__MATERIALS PROVIDED__.
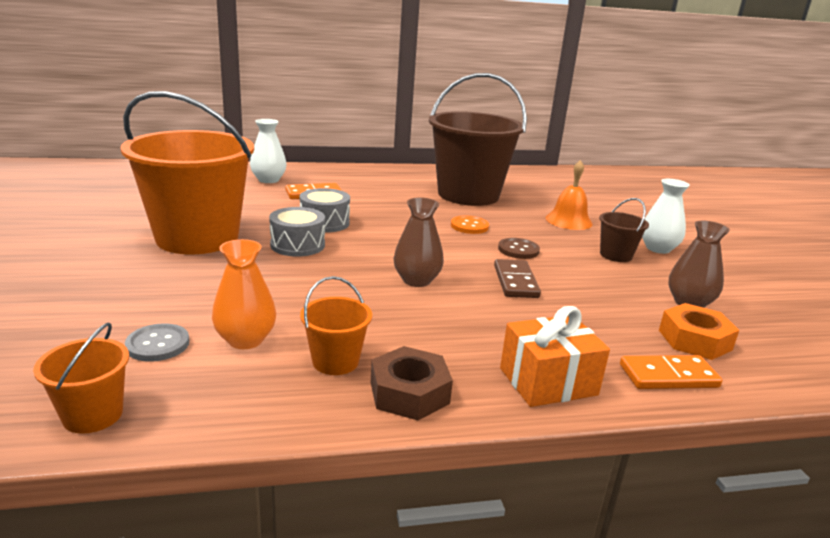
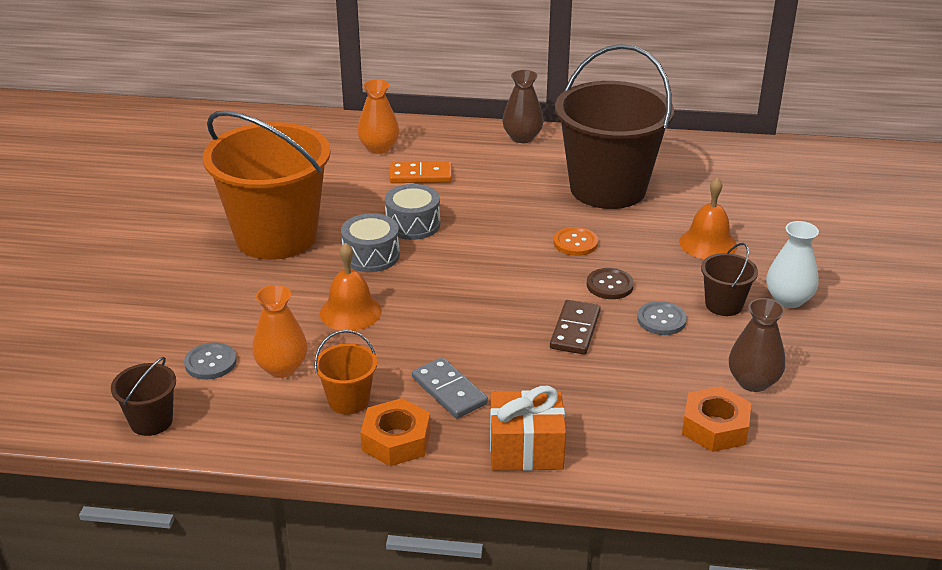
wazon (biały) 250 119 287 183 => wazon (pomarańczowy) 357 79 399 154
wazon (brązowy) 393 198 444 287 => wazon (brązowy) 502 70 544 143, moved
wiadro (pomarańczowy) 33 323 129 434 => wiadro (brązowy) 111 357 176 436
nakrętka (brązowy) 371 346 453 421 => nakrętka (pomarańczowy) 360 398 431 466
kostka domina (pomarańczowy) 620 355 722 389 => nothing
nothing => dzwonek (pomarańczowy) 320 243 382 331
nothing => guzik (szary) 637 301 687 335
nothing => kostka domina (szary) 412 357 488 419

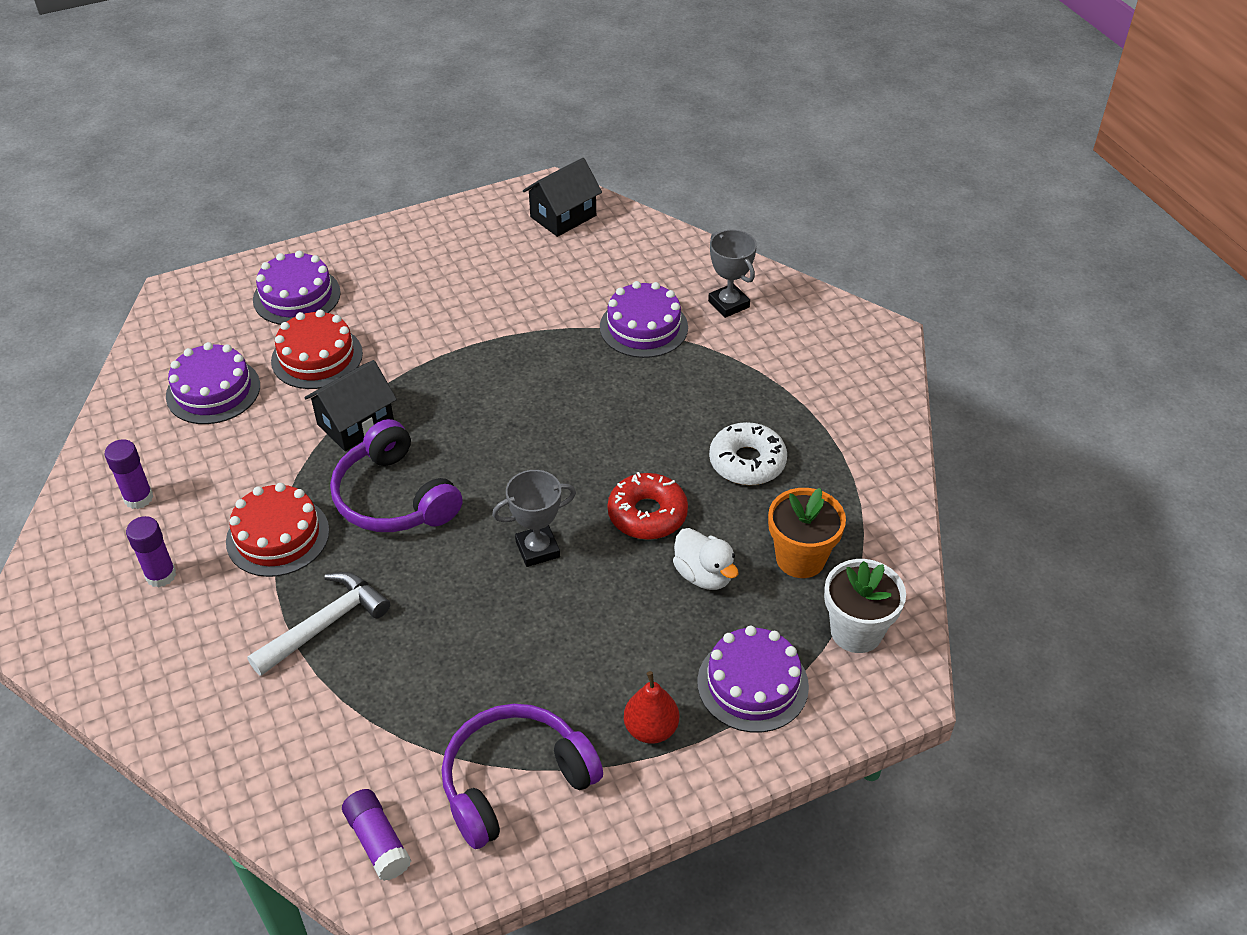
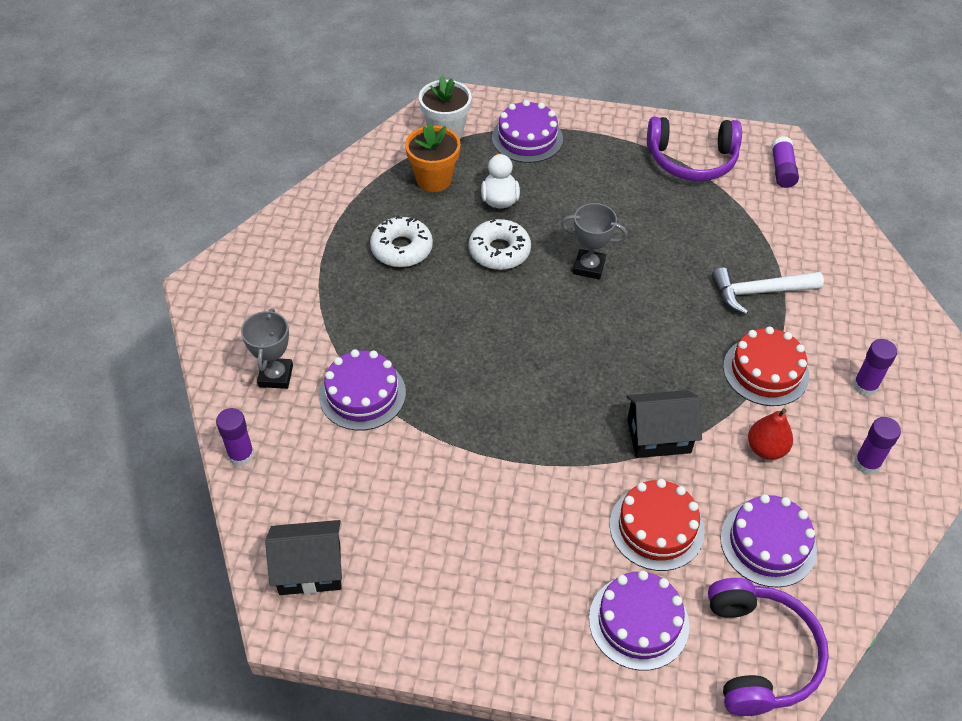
słuchawki (fioletowy) 330 419 463 532 => słuchawki (fioletowy) 708 578 829 716, moved
donut (czerwony) 608 472 688 540 => donut (biały) 469 219 531 270
gruszka (czerwony) 624 671 679 744 => gruszka (czerwony) 748 408 793 460, moved
nothing => klej w sztyfcie (fioletowy) 216 408 254 466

__GOAL OF THE EXERCISE__.
Each line of the data that holds the word "pomarańczowy" should be copied.

__TASK RESULT__.
wazon (biały) 250 119 287 183 => wazon (pomarańczowy) 357 79 399 154
wiadro (pomarańczowy) 33 323 129 434 => wiadro (brązowy) 111 357 176 436
nakrętka (brązowy) 371 346 453 421 => nakrętka (pomarańczowy) 360 398 431 466
kostka domina (pomarańczowy) 620 355 722 389 => nothing
nothing => dzwonek (pomarańczowy) 320 243 382 331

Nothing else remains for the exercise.